### WORK ORDER:
After finding the line that includes "L8: 1.5mH (NET7, NET14)" in the records below, transcribe it and each line after it through the last, exactly, and add nothing.

### DATA SUPPLIED:
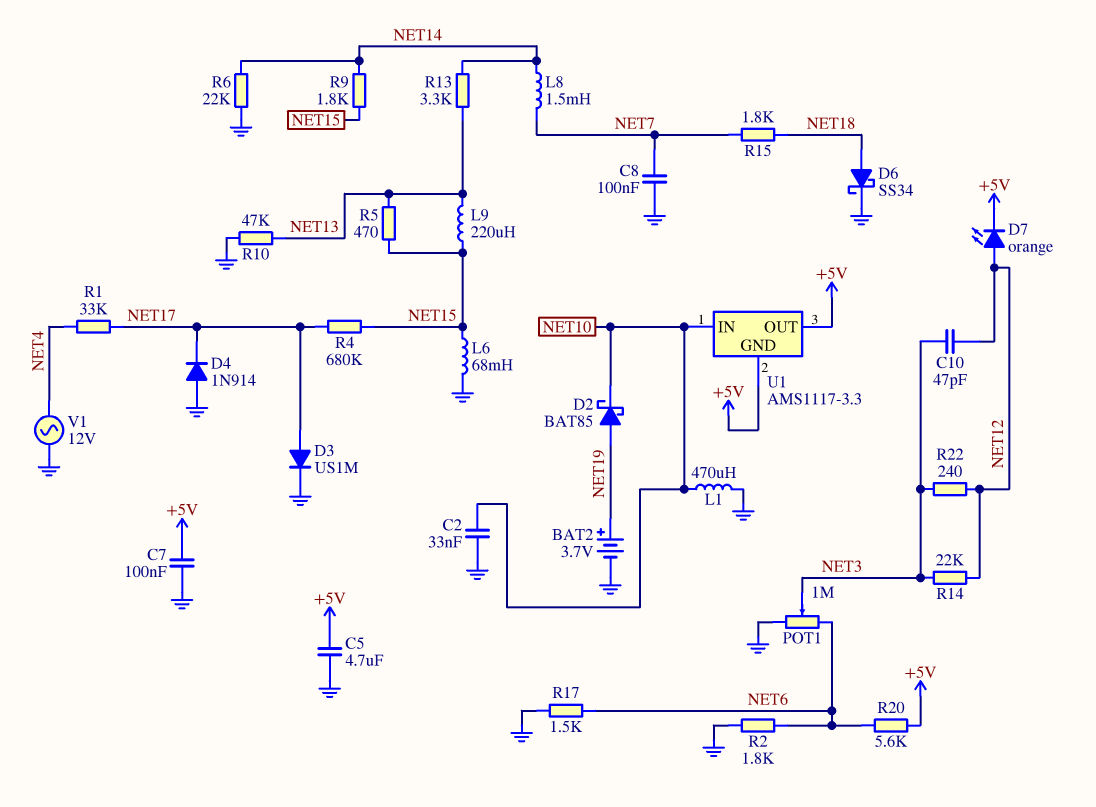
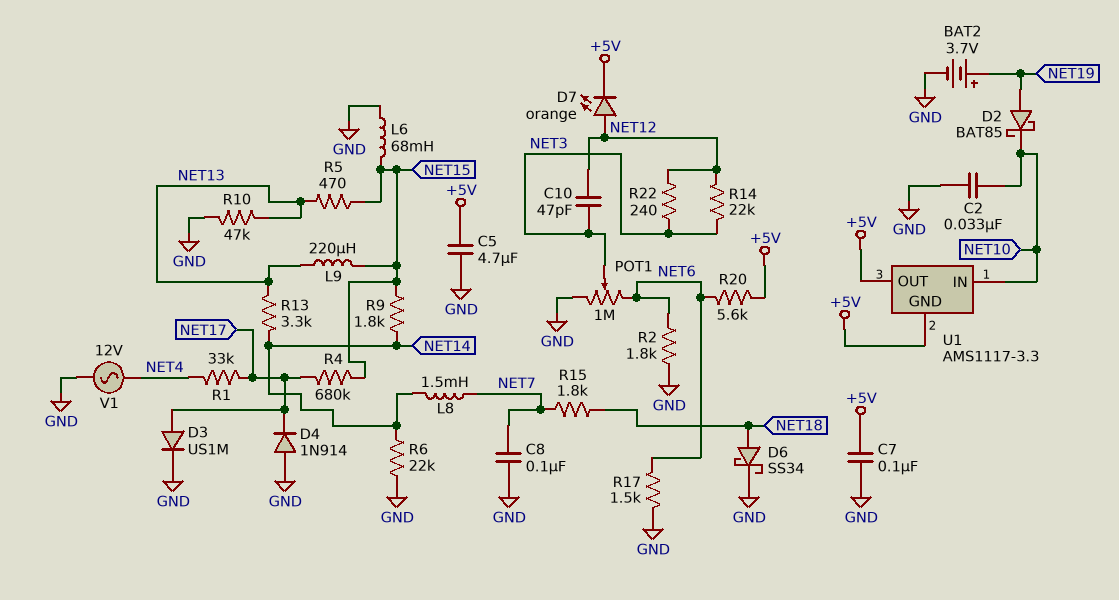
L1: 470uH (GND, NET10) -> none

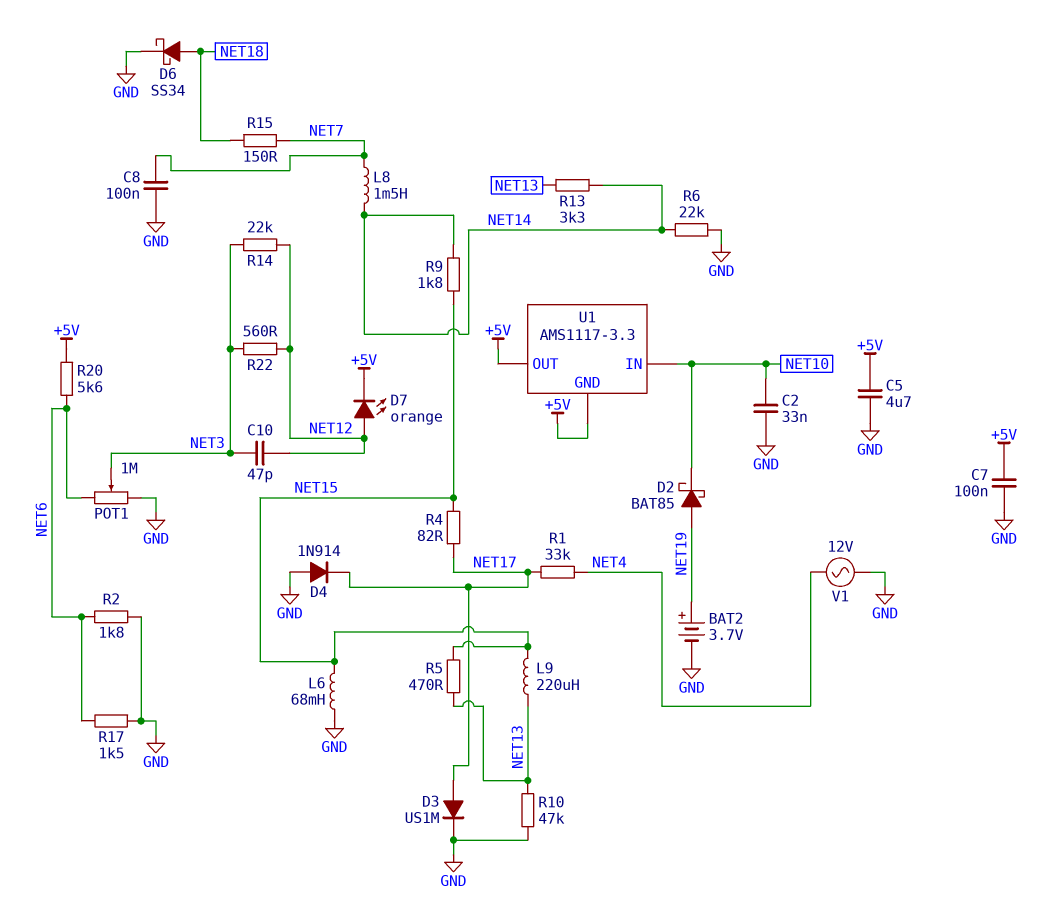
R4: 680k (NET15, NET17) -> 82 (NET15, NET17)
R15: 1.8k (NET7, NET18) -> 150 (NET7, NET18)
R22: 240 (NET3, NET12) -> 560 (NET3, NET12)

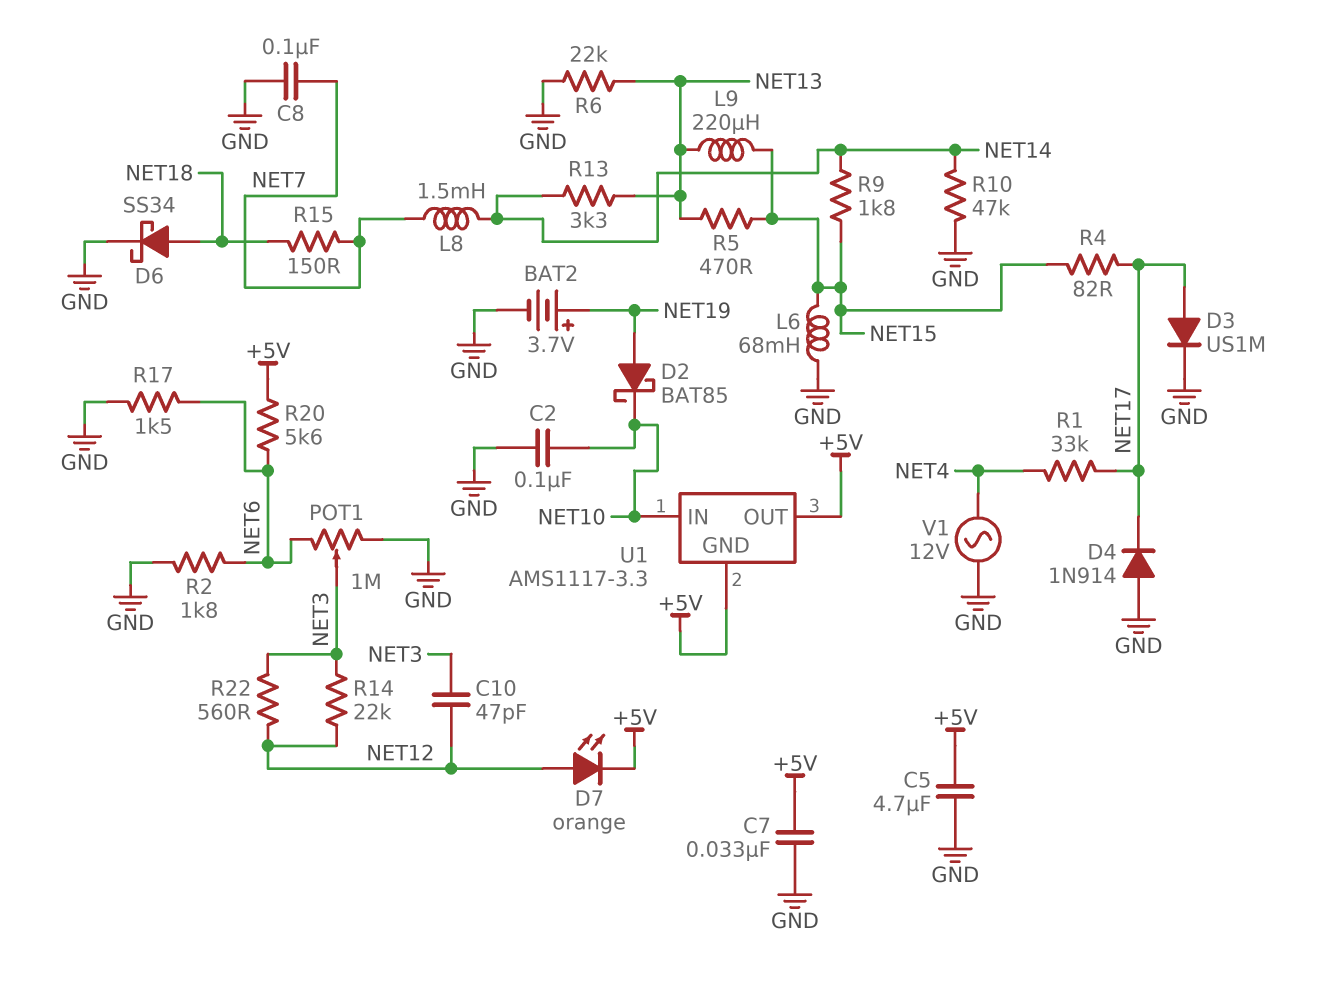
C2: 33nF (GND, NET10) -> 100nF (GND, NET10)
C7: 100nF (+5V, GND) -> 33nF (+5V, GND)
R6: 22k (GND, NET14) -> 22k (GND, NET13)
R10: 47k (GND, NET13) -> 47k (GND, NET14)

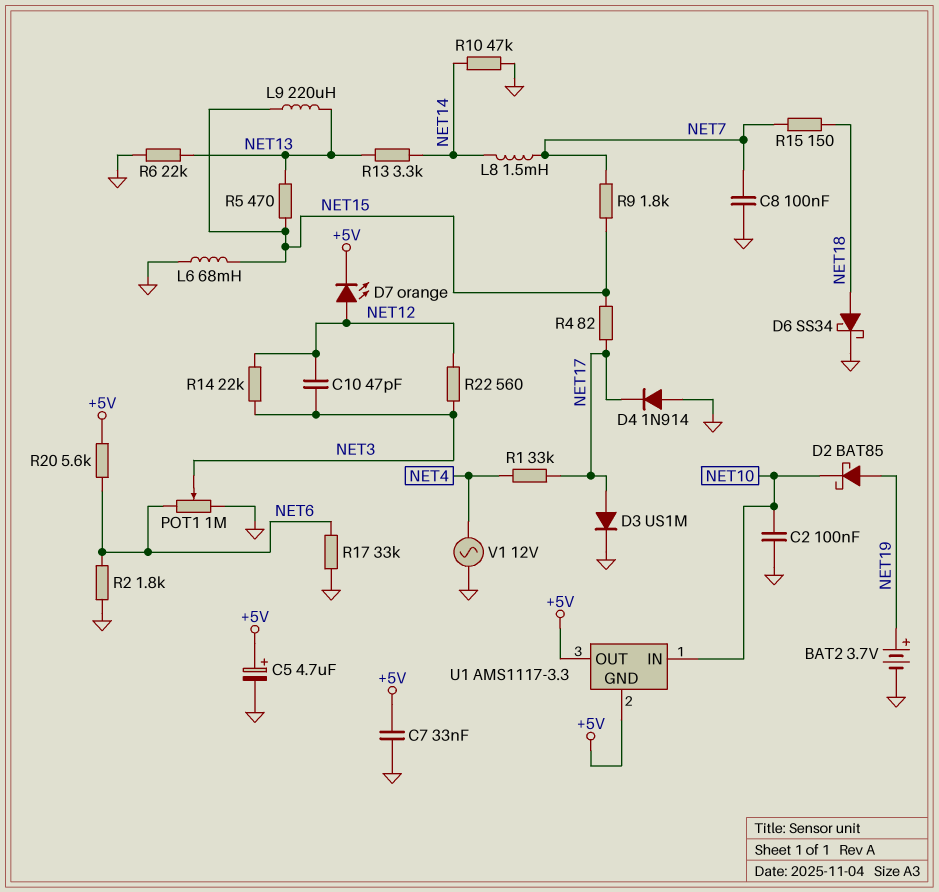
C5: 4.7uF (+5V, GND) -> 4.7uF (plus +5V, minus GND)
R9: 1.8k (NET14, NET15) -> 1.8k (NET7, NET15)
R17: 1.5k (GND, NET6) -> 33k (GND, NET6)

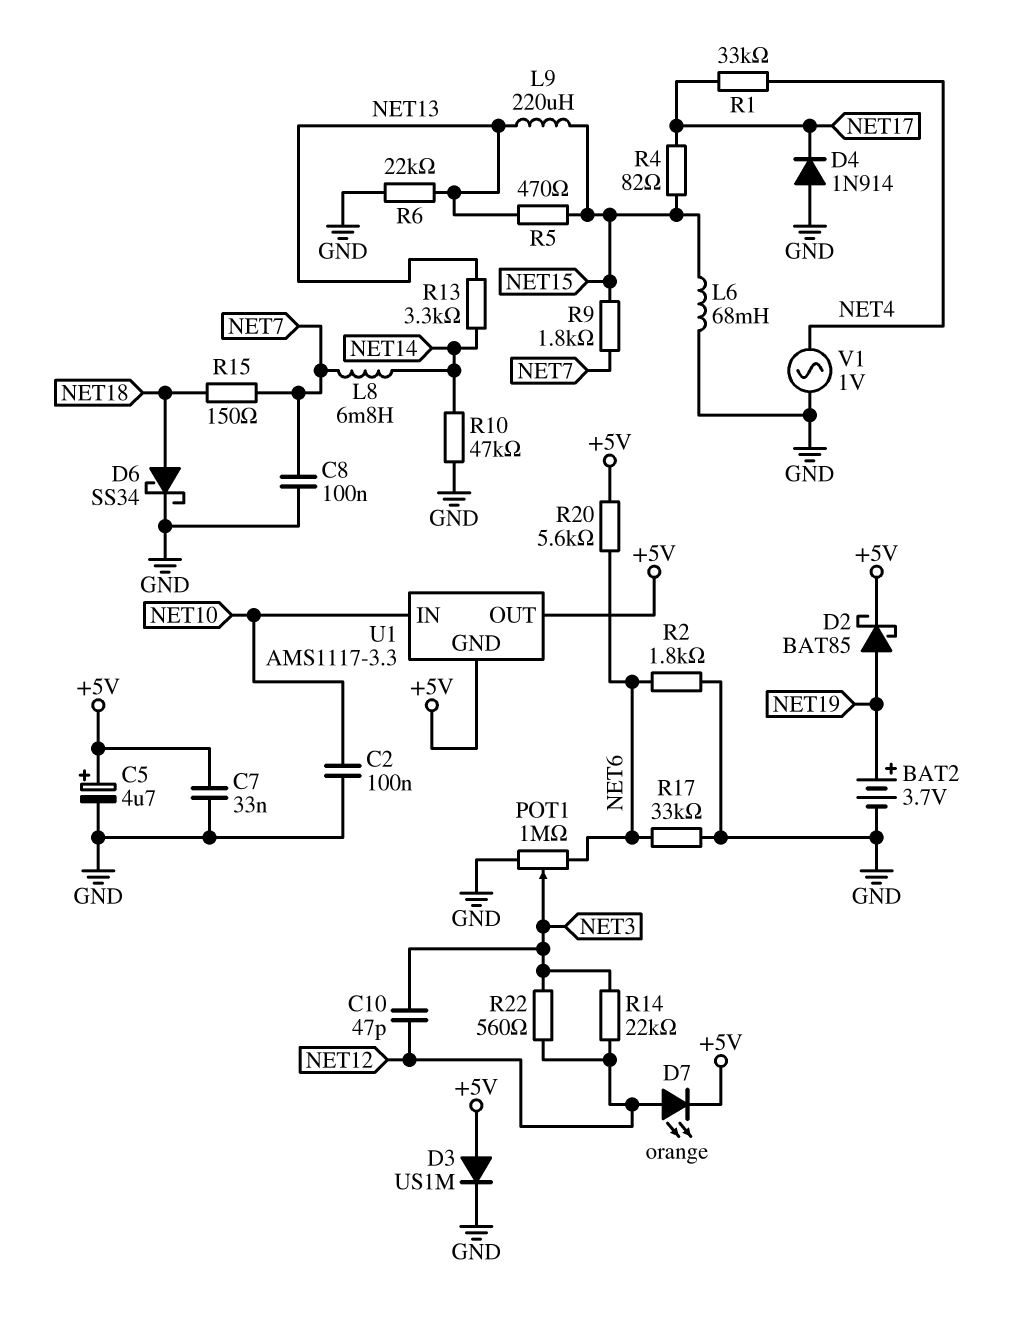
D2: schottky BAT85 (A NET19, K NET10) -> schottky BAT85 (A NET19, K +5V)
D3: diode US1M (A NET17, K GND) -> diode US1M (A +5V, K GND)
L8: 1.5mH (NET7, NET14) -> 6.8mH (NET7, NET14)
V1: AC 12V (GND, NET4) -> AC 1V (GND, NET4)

### ANSWER FOR THE TASK:
L8: 1.5mH (NET7, NET14) -> 6.8mH (NET7, NET14)
V1: AC 12V (GND, NET4) -> AC 1V (GND, NET4)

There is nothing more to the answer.